The task: A word-for-word copy of the listing, free of images, is the expected answer.

+++

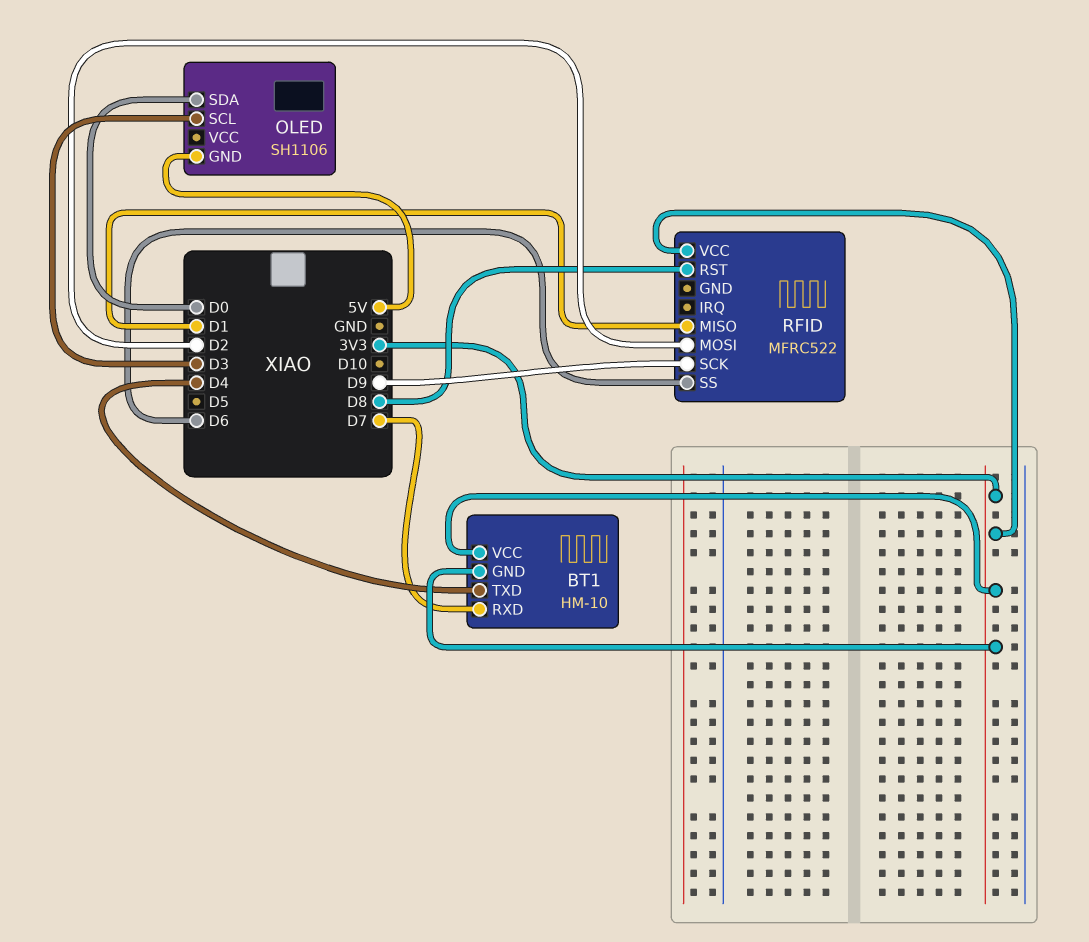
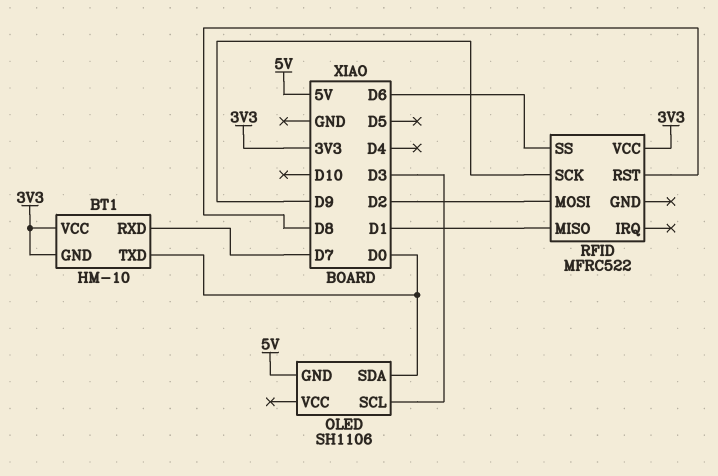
BT1 pin TXD: D4 -> D0

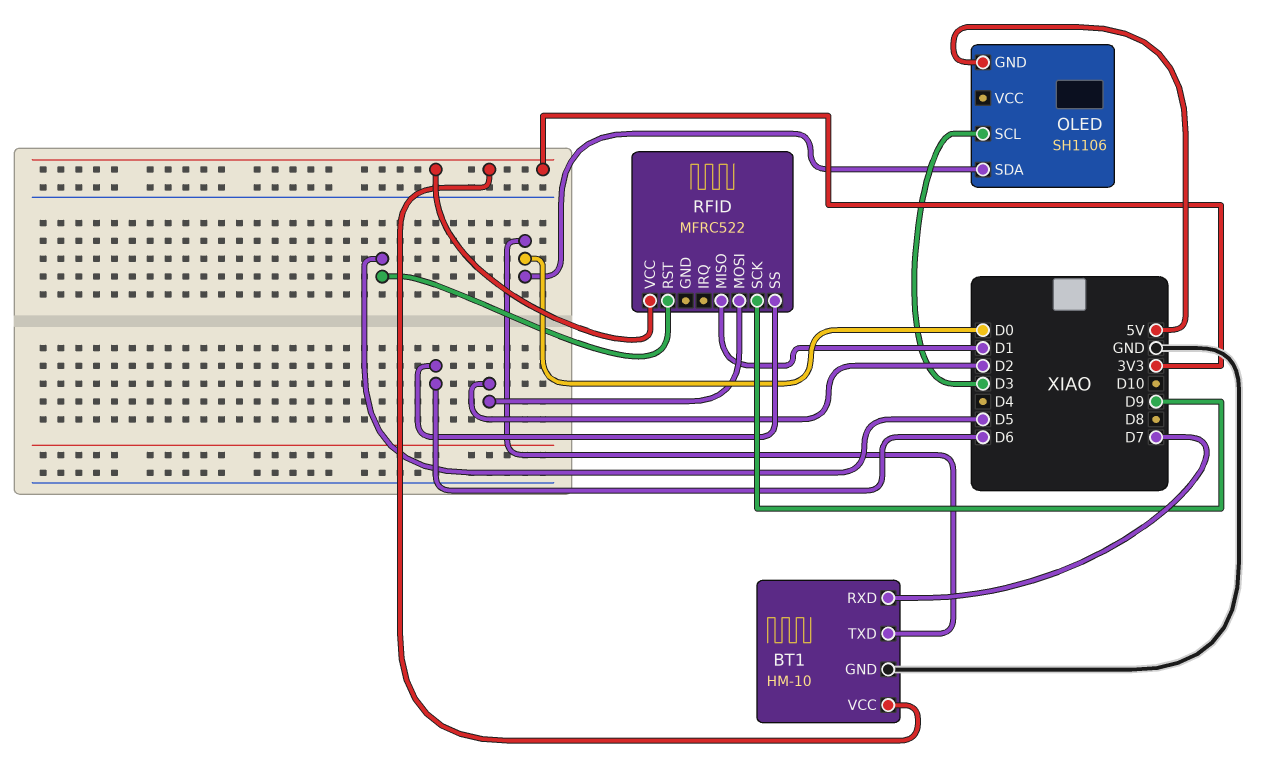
BT1 pin GND: 3V3 -> GND
RFID pin RST: D8 -> D5

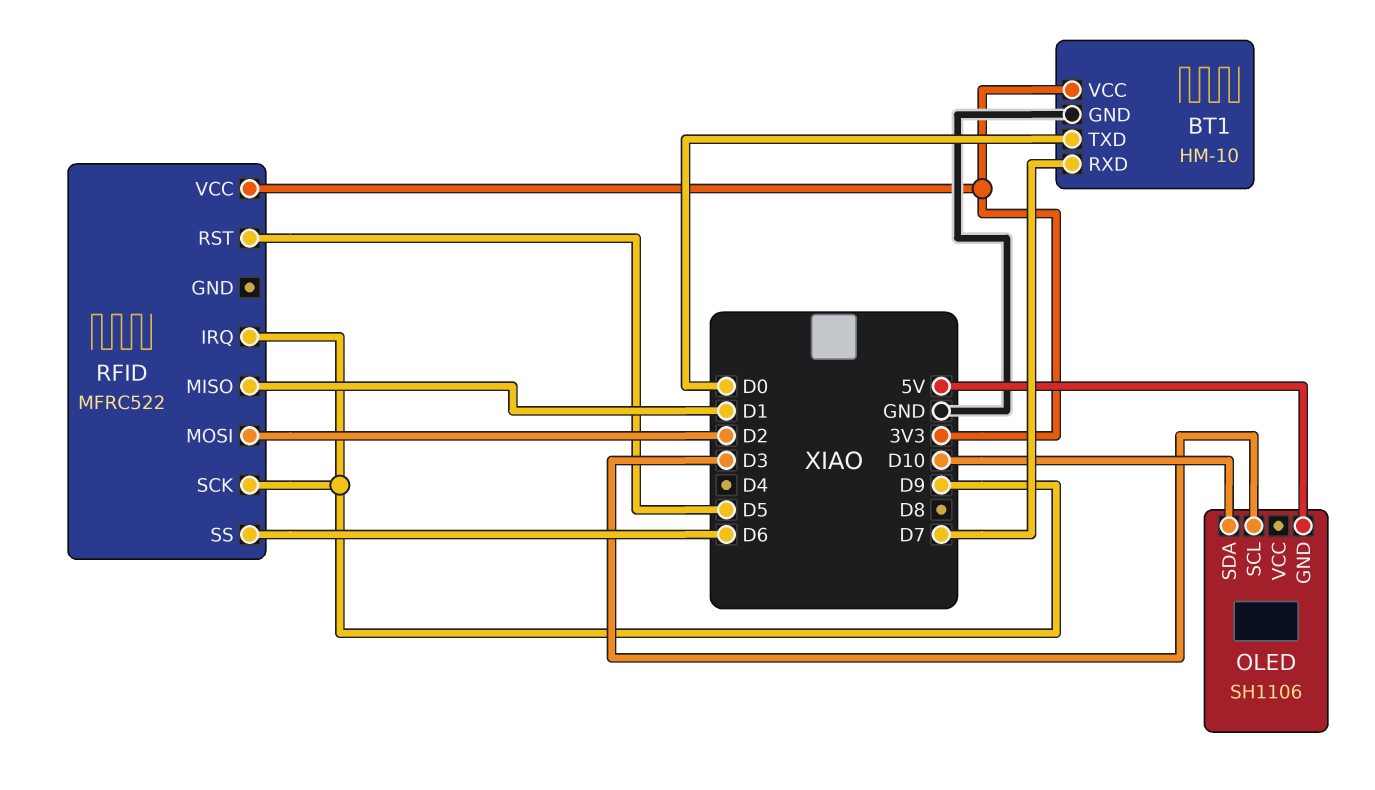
OLED pin SDA: D0 -> D10
RFID pin IRQ: none -> D9

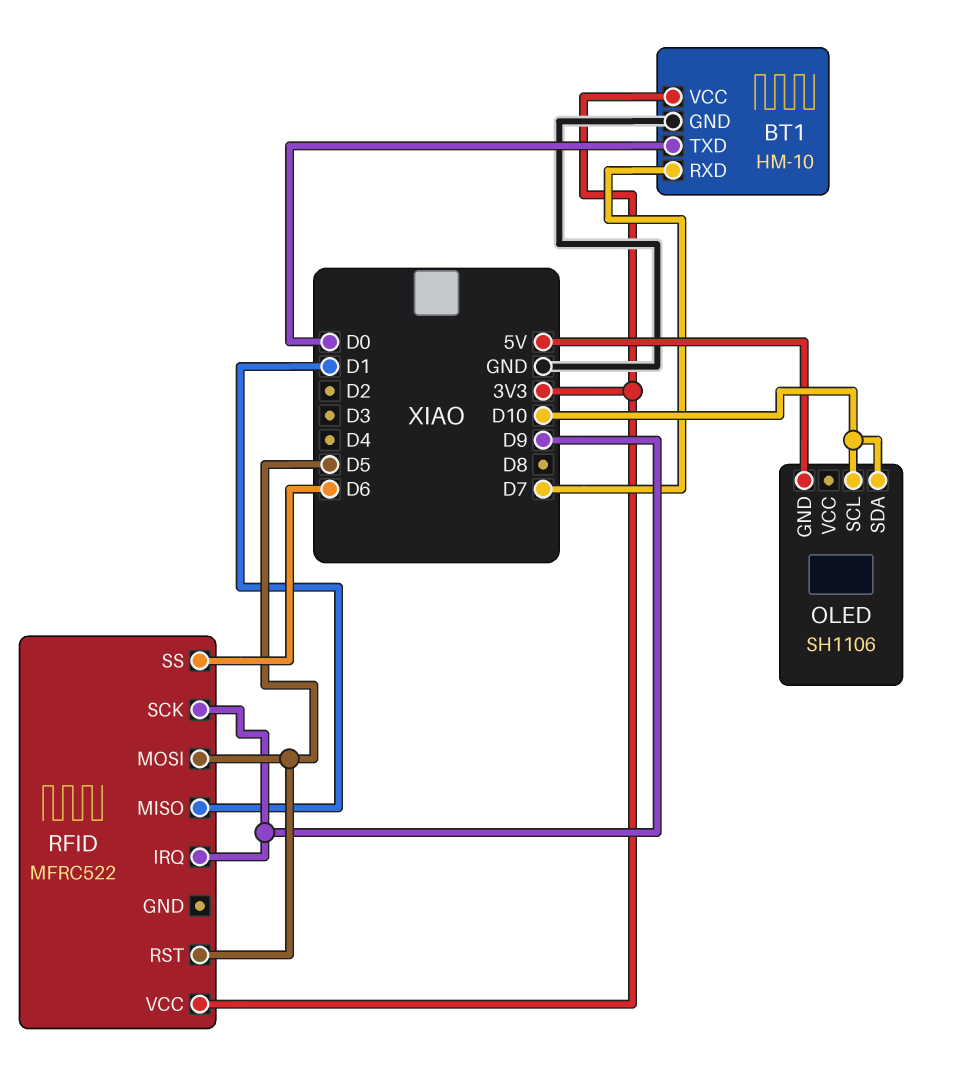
OLED pin SCL: D3 -> D10
RFID pin MOSI: D2 -> D5

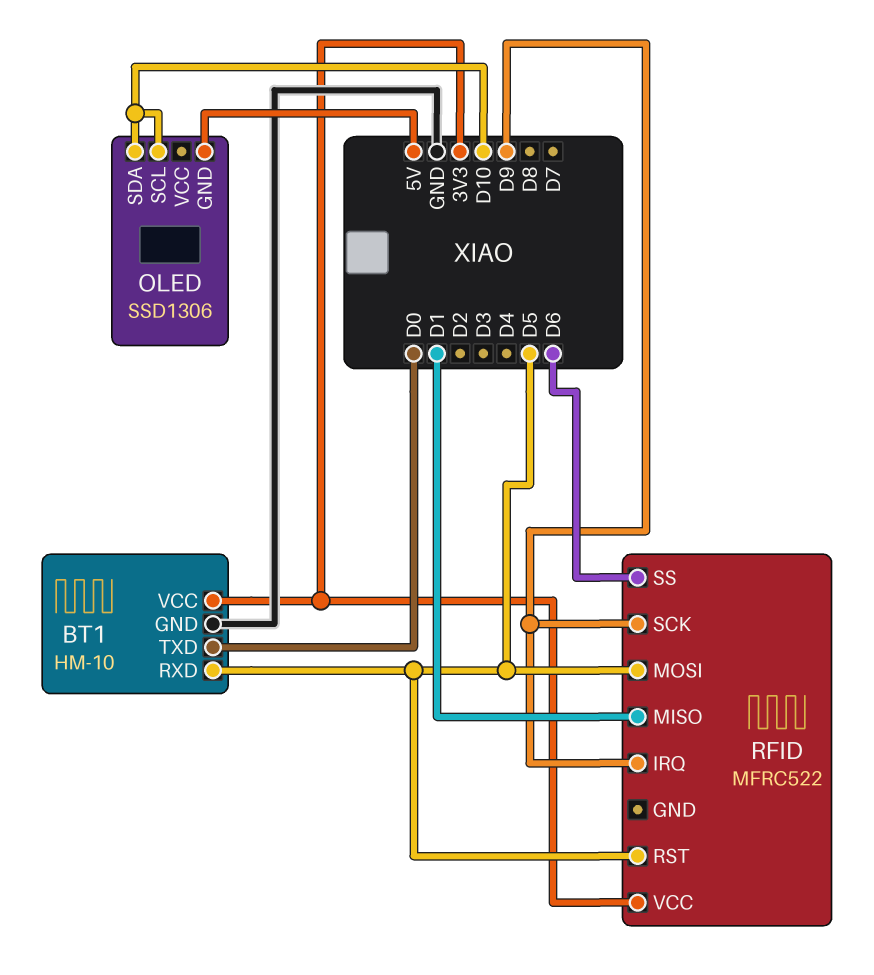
BT1 pin RXD: D7 -> D5
OLED: SH1106 -> SSD1306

+++

Task answer:
BT1 pin TXD: D4 -> D0

BT1 pin GND: 3V3 -> GND
RFID pin RST: D8 -> D5

OLED pin SDA: D0 -> D10
RFID pin IRQ: none -> D9

OLED pin SCL: D3 -> D10
RFID pin MOSI: D2 -> D5

BT1 pin RXD: D7 -> D5
OLED: SH1106 -> SSD1306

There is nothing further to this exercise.